- _What you have to do_
Look for the line that has "purple shoe: [247,306,326,343]" in the material below; please repeat it and every line after it, exactly, up to and including the line that has "turquoise teddy bear: [185,203,248,299]", and nothing else.

- _Material provided_
"""

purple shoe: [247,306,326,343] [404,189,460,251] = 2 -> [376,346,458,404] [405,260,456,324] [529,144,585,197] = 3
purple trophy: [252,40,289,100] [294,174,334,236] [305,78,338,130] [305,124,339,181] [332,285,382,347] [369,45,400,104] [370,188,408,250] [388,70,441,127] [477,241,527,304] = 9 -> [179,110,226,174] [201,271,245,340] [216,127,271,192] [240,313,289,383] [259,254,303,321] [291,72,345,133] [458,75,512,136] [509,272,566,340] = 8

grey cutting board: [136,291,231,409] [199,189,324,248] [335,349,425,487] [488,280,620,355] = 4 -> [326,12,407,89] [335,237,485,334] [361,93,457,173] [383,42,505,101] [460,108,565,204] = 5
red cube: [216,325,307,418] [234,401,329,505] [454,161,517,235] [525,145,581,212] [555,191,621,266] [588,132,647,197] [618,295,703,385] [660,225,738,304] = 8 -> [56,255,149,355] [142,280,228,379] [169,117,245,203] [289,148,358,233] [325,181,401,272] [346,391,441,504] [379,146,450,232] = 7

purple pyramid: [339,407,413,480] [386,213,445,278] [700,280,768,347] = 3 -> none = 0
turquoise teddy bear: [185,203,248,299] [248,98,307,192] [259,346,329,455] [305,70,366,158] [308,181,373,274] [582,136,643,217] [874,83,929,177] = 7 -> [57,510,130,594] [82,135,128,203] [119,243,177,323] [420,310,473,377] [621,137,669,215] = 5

"""
"""

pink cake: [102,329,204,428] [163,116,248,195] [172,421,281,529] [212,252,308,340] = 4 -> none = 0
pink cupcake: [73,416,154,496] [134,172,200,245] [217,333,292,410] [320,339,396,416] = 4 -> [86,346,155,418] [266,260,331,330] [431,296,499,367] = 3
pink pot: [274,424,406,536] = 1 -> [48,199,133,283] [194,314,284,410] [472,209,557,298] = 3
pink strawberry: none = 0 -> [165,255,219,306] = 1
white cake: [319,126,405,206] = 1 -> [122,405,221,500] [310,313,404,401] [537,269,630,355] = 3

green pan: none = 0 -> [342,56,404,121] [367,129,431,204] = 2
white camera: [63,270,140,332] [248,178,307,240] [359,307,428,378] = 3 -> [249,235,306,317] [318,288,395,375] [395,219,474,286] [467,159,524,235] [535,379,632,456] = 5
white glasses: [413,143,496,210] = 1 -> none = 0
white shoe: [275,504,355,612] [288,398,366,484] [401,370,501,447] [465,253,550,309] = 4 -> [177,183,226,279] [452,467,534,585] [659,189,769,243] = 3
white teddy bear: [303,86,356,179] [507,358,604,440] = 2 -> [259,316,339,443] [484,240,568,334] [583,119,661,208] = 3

"""

- _Solution to the problem_
purple shoe: [247,306,326,343] [404,189,460,251] = 2 -> [376,346,458,404] [405,260,456,324] [529,144,585,197] = 3
purple trophy: [252,40,289,100] [294,174,334,236] [305,78,338,130] [305,124,339,181] [332,285,382,347] [369,45,400,104] [370,188,408,250] [388,70,441,127] [477,241,527,304] = 9 -> [179,110,226,174] [201,271,245,340] [216,127,271,192] [240,313,289,383] [259,254,303,321] [291,72,345,133] [458,75,512,136] [509,272,566,340] = 8

grey cutting board: [136,291,231,409] [199,189,324,248] [335,349,425,487] [488,280,620,355] = 4 -> [326,12,407,89] [335,237,485,334] [361,93,457,173] [383,42,505,101] [460,108,565,204] = 5
red cube: [216,325,307,418] [234,401,329,505] [454,161,517,235] [525,145,581,212] [555,191,621,266] [588,132,647,197] [618,295,703,385] [660,225,738,304] = 8 -> [56,255,149,355] [142,280,228,379] [169,117,245,203] [289,148,358,233] [325,181,401,272] [346,391,441,504] [379,146,450,232] = 7

purple pyramid: [339,407,413,480] [386,213,445,278] [700,280,768,347] = 3 -> none = 0
turquoise teddy bear: [185,203,248,299] [248,98,307,192] [259,346,329,455] [305,70,366,158] [308,181,373,274] [582,136,643,217] [874,83,929,177] = 7 -> [57,510,130,594] [82,135,128,203] [119,243,177,323] [420,310,473,377] [621,137,669,215] = 5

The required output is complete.